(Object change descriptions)
################

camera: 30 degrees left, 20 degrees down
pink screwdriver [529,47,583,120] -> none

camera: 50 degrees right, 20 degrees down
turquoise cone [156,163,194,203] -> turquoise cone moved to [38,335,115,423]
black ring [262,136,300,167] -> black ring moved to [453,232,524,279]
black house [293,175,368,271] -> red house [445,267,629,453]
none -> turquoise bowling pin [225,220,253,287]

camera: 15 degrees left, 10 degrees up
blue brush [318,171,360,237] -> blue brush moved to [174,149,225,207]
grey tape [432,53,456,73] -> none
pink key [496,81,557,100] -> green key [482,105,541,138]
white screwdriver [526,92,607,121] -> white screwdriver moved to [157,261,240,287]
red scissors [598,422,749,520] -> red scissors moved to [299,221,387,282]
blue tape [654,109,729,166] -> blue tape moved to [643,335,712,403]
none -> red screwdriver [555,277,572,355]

################

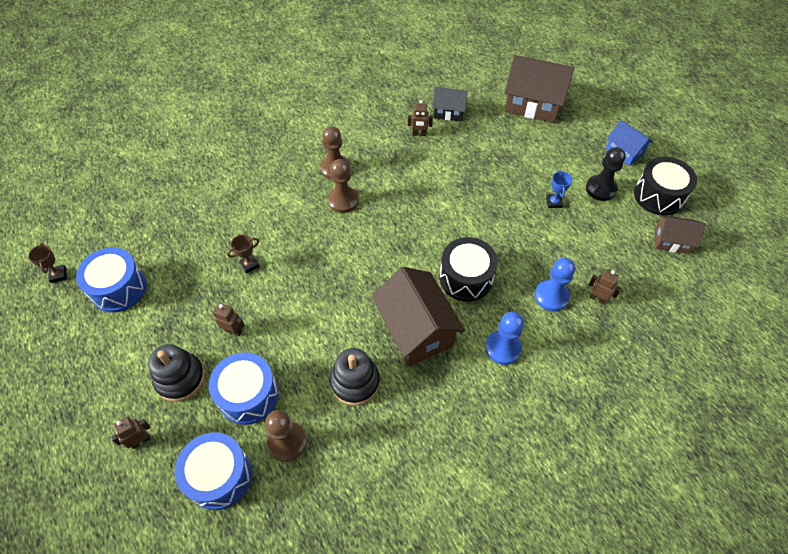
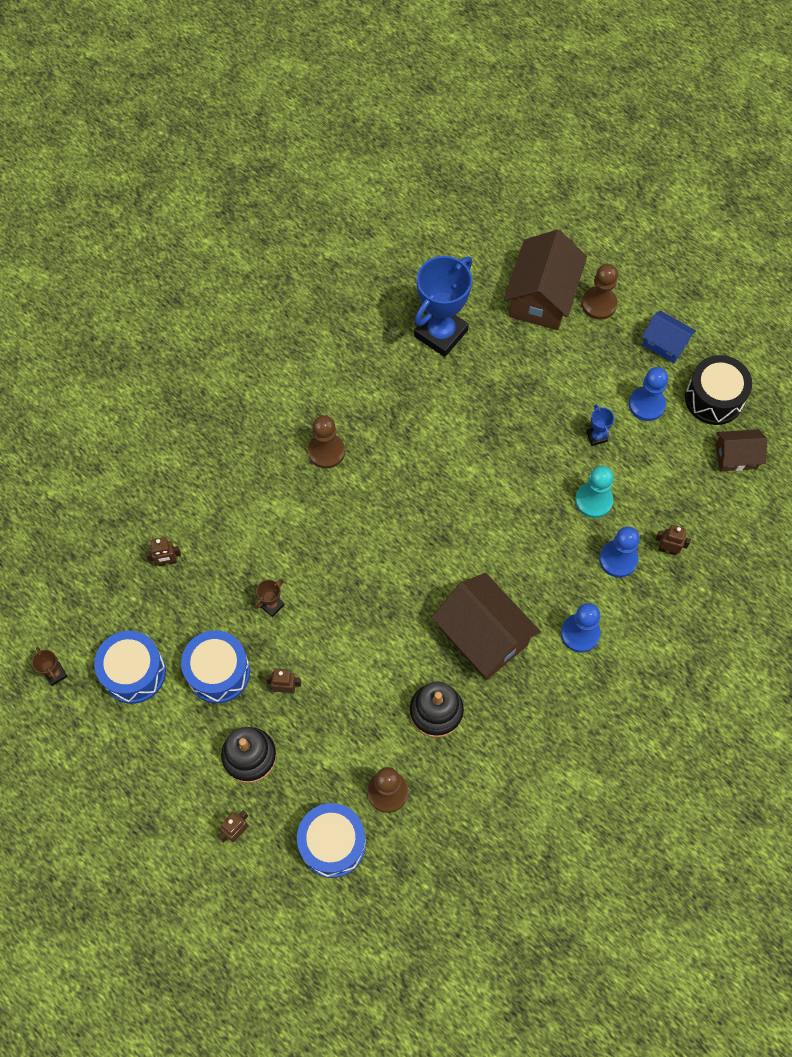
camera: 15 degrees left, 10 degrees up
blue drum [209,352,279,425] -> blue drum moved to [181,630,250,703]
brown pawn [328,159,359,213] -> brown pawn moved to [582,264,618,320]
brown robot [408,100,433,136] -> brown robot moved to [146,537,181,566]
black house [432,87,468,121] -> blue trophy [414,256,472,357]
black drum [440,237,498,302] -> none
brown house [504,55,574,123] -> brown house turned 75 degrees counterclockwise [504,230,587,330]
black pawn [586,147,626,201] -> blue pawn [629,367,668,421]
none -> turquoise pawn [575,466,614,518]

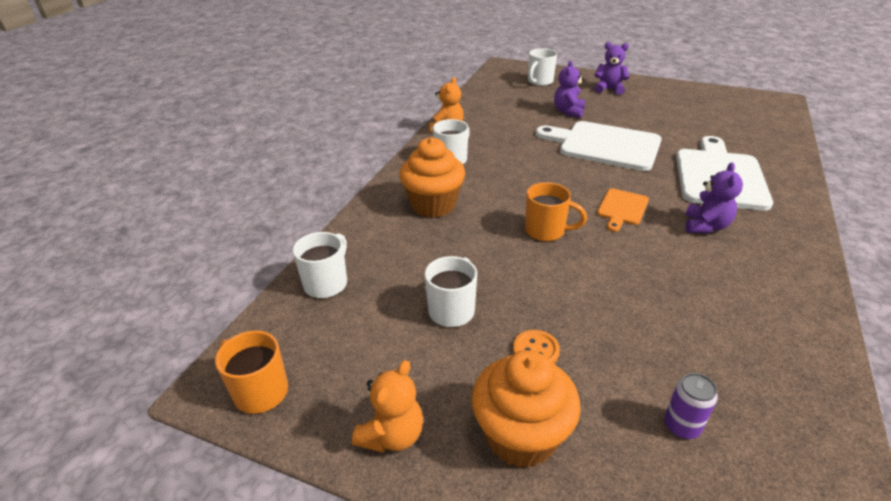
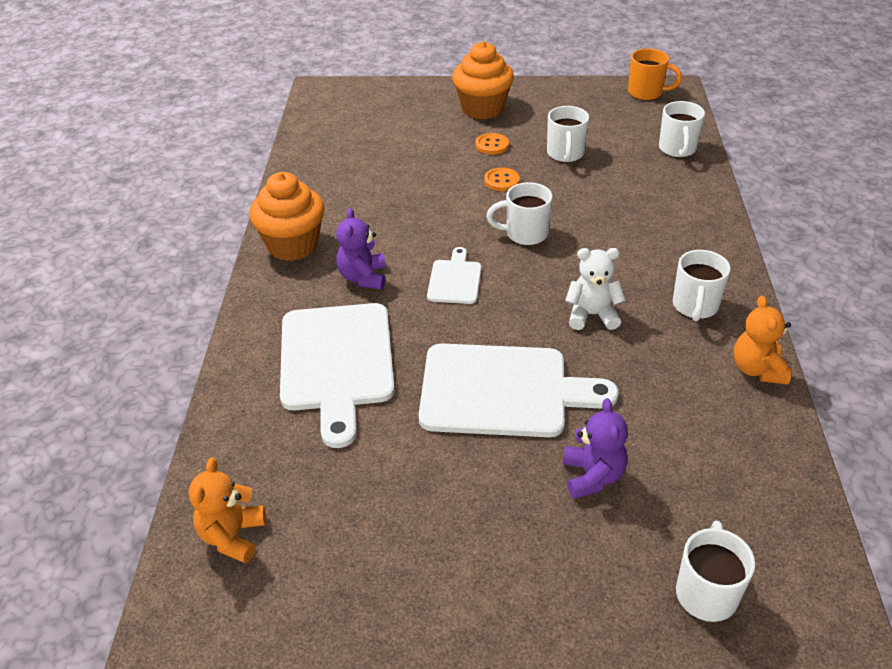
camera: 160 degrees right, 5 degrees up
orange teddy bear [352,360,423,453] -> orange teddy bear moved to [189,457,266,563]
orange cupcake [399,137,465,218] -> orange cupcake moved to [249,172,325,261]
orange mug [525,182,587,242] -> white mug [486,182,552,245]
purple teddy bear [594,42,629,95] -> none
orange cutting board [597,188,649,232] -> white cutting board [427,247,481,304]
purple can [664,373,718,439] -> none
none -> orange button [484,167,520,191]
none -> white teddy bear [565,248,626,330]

################

Within the data above, the lines from the one with "purple teddy bear [594,42,629,95] -> none" to the one with "none -> white teddy bear [565,248,626,330]" must be repeated exactly; no other line belongs in the answer.

§ Response area:
purple teddy bear [594,42,629,95] -> none
orange cutting board [597,188,649,232] -> white cutting board [427,247,481,304]
purple can [664,373,718,439] -> none
none -> orange button [484,167,520,191]
none -> white teddy bear [565,248,626,330]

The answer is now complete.